**Problem to solve:** When a line in the entries contains the word "teapot", copy that line in full.

(Records from a dataset)
....

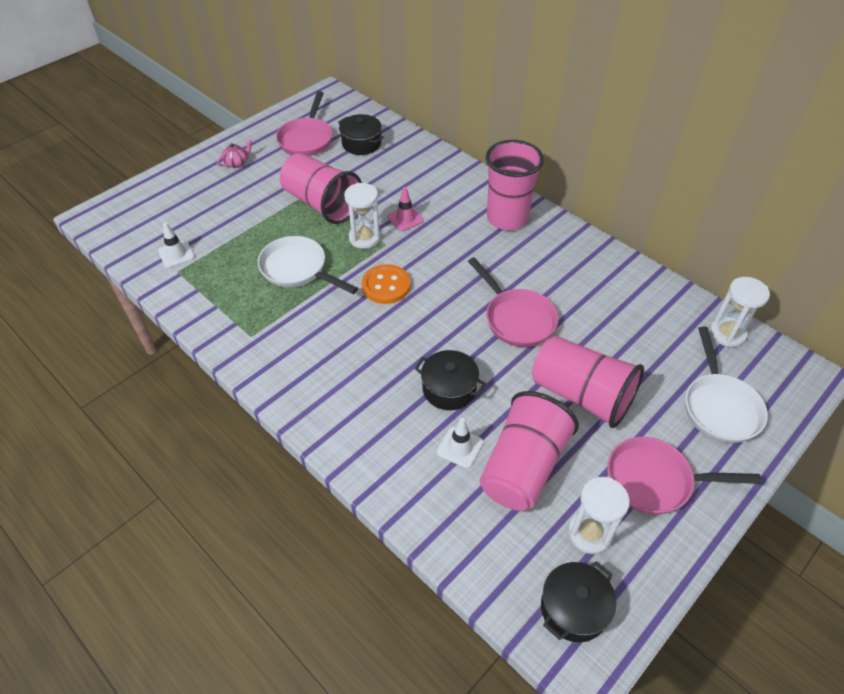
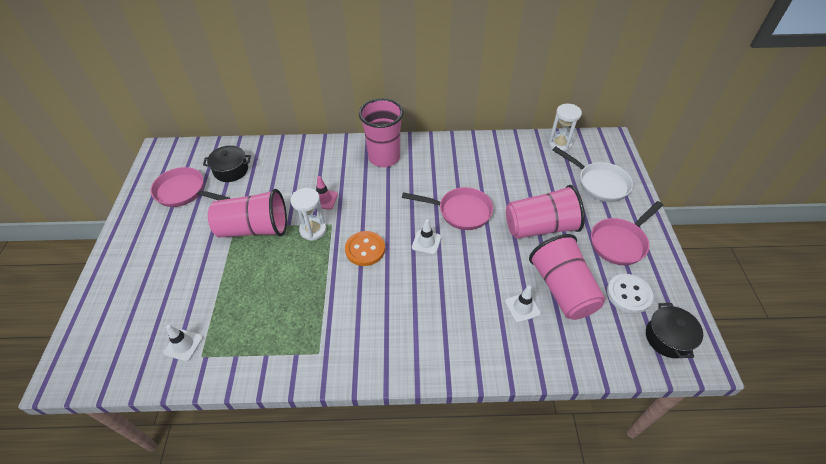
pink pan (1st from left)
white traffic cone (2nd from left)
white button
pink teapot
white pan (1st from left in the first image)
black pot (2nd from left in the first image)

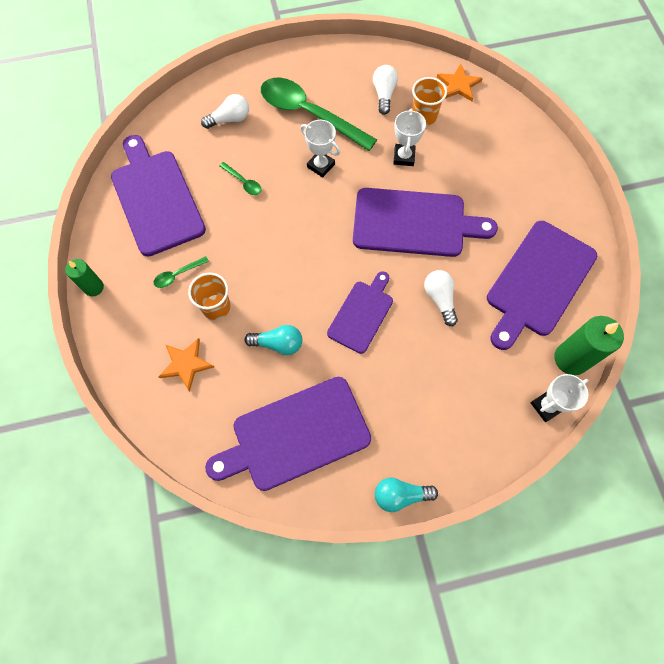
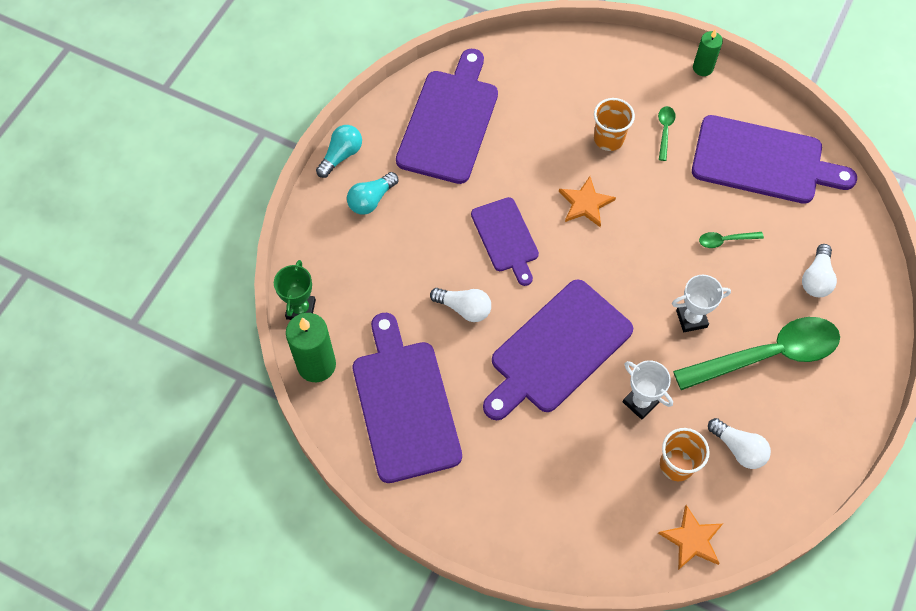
green trophy
turquoise light bulb (2nd from left)
orange star (1st from left)

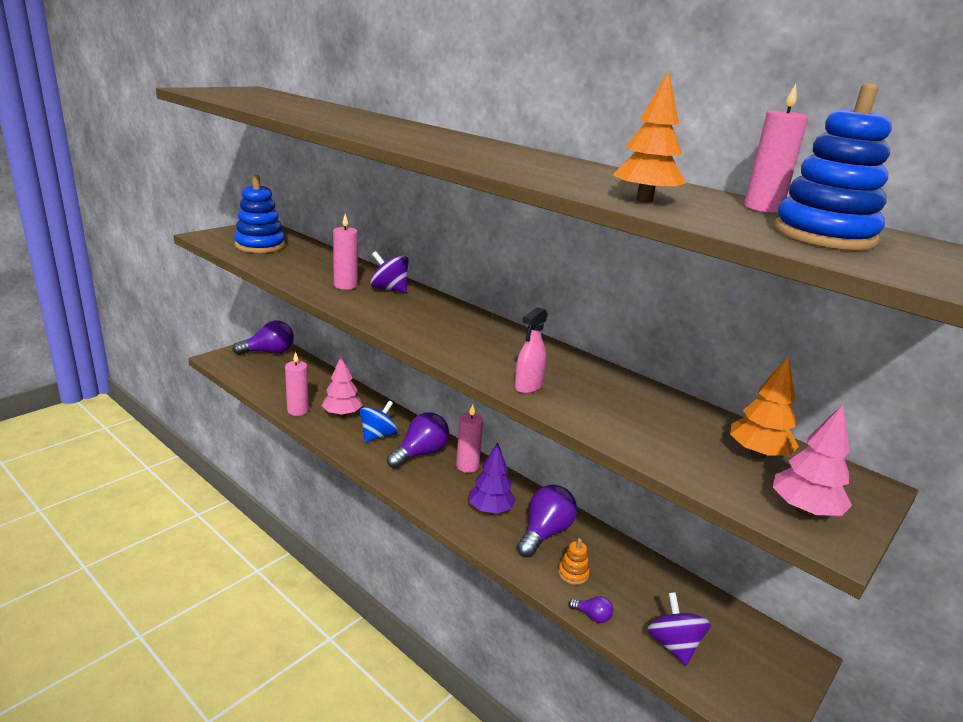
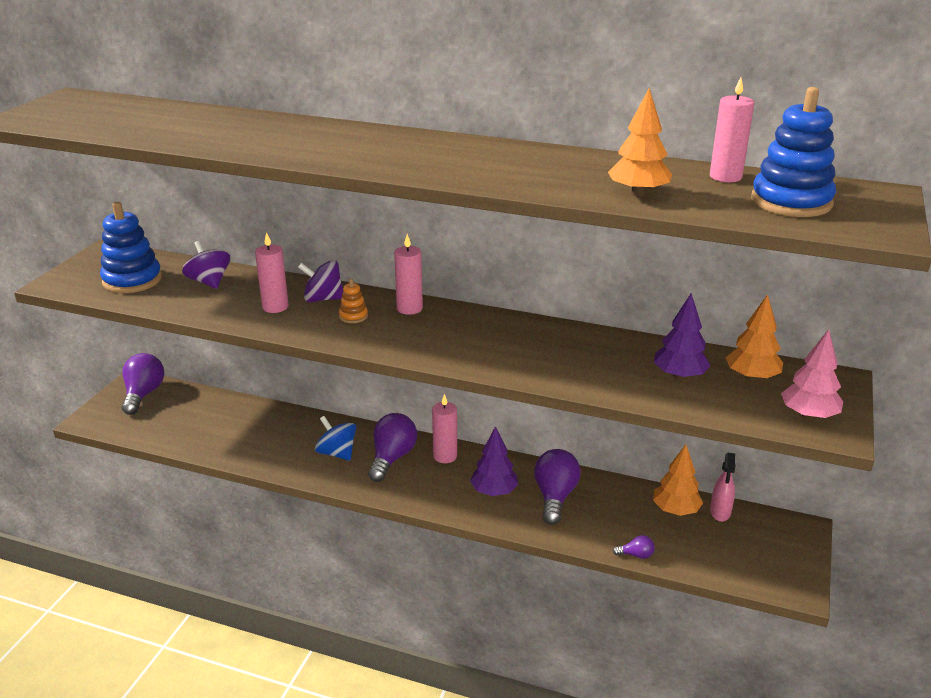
purple light bulb (1st from left)
purple spinning top (1st from left)
blue spinning top
orange stacking toy
pink candle (2nd from left)
purple tree (2nd from left)
orange tree (2nd from left)
pink spray bottle
pink tree (1st from left in the first image)

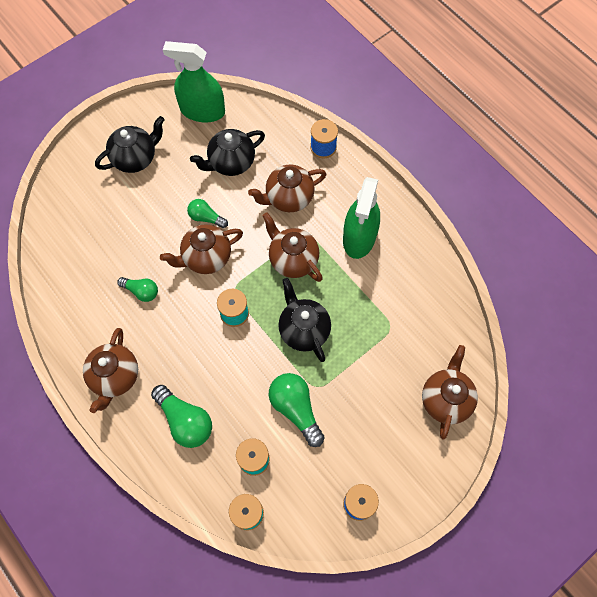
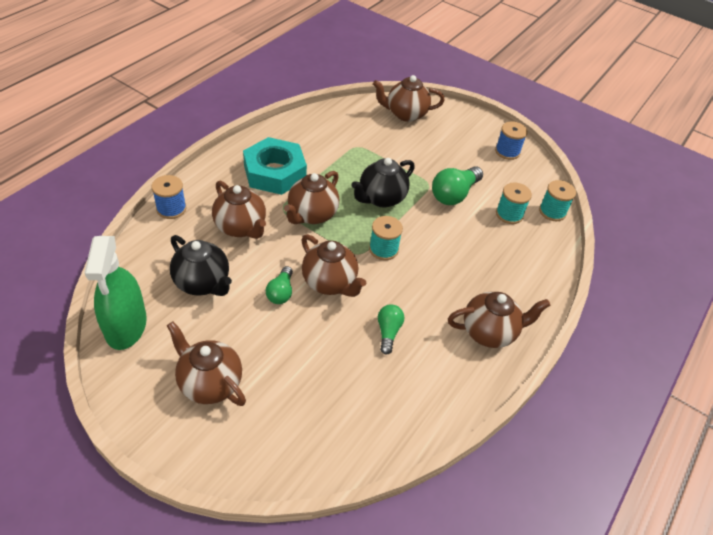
brown teapot (1st from left)
turquoise nut
green light bulb (2nd from left in the first image)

....

**Result of the exercise:**
pink teapot
brown teapot (1st from left)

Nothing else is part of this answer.